= What the exercise asks =
Copy each entry below exactly.

= Records drawn from a dataset =
Segment Open
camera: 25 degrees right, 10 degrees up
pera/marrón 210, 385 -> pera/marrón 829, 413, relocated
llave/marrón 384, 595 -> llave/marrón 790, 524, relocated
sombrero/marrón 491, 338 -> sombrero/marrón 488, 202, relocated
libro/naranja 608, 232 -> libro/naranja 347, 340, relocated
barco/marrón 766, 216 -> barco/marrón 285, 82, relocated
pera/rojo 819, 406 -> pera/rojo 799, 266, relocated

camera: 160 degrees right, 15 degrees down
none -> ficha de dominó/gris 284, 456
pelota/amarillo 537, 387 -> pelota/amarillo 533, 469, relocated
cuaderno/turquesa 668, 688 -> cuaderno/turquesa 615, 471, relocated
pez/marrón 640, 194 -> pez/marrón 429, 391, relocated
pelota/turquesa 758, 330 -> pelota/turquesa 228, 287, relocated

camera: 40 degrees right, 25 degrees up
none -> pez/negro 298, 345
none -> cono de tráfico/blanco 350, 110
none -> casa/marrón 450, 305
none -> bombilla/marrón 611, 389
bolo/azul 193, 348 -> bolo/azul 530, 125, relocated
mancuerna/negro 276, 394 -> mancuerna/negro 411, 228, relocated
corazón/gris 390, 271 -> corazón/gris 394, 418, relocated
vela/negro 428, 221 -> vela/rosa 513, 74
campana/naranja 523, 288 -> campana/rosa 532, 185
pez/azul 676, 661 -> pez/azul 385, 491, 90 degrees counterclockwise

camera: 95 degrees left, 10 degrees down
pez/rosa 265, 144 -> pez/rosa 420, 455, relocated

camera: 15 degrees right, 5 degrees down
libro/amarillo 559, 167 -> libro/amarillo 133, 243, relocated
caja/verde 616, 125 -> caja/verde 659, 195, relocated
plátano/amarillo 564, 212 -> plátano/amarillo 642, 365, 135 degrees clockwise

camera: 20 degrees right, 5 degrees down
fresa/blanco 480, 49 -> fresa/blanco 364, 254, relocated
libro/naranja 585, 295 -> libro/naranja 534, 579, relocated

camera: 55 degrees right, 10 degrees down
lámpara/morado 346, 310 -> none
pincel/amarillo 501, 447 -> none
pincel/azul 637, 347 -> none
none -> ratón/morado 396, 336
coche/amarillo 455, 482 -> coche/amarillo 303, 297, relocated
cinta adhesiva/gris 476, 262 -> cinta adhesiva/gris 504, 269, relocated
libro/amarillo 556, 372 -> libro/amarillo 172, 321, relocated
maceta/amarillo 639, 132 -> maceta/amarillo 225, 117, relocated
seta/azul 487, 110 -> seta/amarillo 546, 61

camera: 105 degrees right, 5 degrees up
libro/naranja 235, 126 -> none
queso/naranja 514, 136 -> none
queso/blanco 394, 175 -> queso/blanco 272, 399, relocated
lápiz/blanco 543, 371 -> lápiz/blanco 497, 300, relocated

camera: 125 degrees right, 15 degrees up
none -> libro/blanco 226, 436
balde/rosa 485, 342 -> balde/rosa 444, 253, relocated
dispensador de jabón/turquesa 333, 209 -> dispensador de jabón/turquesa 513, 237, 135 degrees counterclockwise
Segment Closed
= Solution for this task =
camera: 25 degrees right, 10 degrees up
pera/marrón 210, 385 -> pera/marrón 829, 413, relocated
llave/marrón 384, 595 -> llave/marrón 790, 524, relocated
sombrero/marrón 491, 338 -> sombrero/marrón 488, 202, relocated
libro/naranja 608, 232 -> libro/naranja 347, 340, relocated
barco/marrón 766, 216 -> barco/marrón 285, 82, relocated
pera/rojo 819, 406 -> pera/rojo 799, 266, relocated

camera: 160 degrees right, 15 degrees down
none -> ficha de dominó/gris 284, 456
pelota/amarillo 537, 387 -> pelota/amarillo 533, 469, relocated
cuaderno/turquesa 668, 688 -> cuaderno/turquesa 615, 471, relocated
pez/marrón 640, 194 -> pez/marrón 429, 391, relocated
pelota/turquesa 758, 330 -> pelota/turquesa 228, 287, relocated

camera: 40 degrees right, 25 degrees up
none -> pez/negro 298, 345
none -> cono de tráfico/blanco 350, 110
none -> casa/marrón 450, 305
none -> bombilla/marrón 611, 389
bolo/azul 193, 348 -> bolo/azul 530, 125, relocated
mancuerna/negro 276, 394 -> mancuerna/negro 411, 228, relocated
corazón/gris 390, 271 -> corazón/gris 394, 418, relocated
vela/negro 428, 221 -> vela/rosa 513, 74
campana/naranja 523, 288 -> campana/rosa 532, 185
pez/azul 676, 661 -> pez/azul 385, 491, 90 degrees counterclockwise

camera: 95 degrees left, 10 degrees down
pez/rosa 265, 144 -> pez/rosa 420, 455, relocated

camera: 15 degrees right, 5 degrees down
libro/amarillo 559, 167 -> libro/amarillo 133, 243, relocated
caja/verde 616, 125 -> caja/verde 659, 195, relocated
plátano/amarillo 564, 212 -> plátano/amarillo 642, 365, 135 degrees clockwise

camera: 20 degrees right, 5 degrees down
fresa/blanco 480, 49 -> fresa/blanco 364, 254, relocated
libro/naranja 585, 295 -> libro/naranja 534, 579, relocated

camera: 55 degrees right, 10 degrees down
lámpara/morado 346, 310 -> none
pincel/amarillo 501, 447 -> none
pincel/azul 637, 347 -> none
none -> ratón/morado 396, 336
coche/amarillo 455, 482 -> coche/amarillo 303, 297, relocated
cinta adhesiva/gris 476, 262 -> cinta adhesiva/gris 504, 269, relocated
libro/amarillo 556, 372 -> libro/amarillo 172, 321, relocated
maceta/amarillo 639, 132 -> maceta/amarillo 225, 117, relocated
seta/azul 487, 110 -> seta/amarillo 546, 61

camera: 105 degrees right, 5 degrees up
libro/naranja 235, 126 -> none
queso/naranja 514, 136 -> none
queso/blanco 394, 175 -> queso/blanco 272, 399, relocated
lápiz/blanco 543, 371 -> lápiz/blanco 497, 300, relocated

camera: 125 degrees right, 15 degrees up
none -> libro/blanco 226, 436
balde/rosa 485, 342 -> balde/rosa 444, 253, relocated
dispensador de jabón/turquesa 333, 209 -> dispensador de jabón/turquesa 513, 237, 135 degrees counterclockwise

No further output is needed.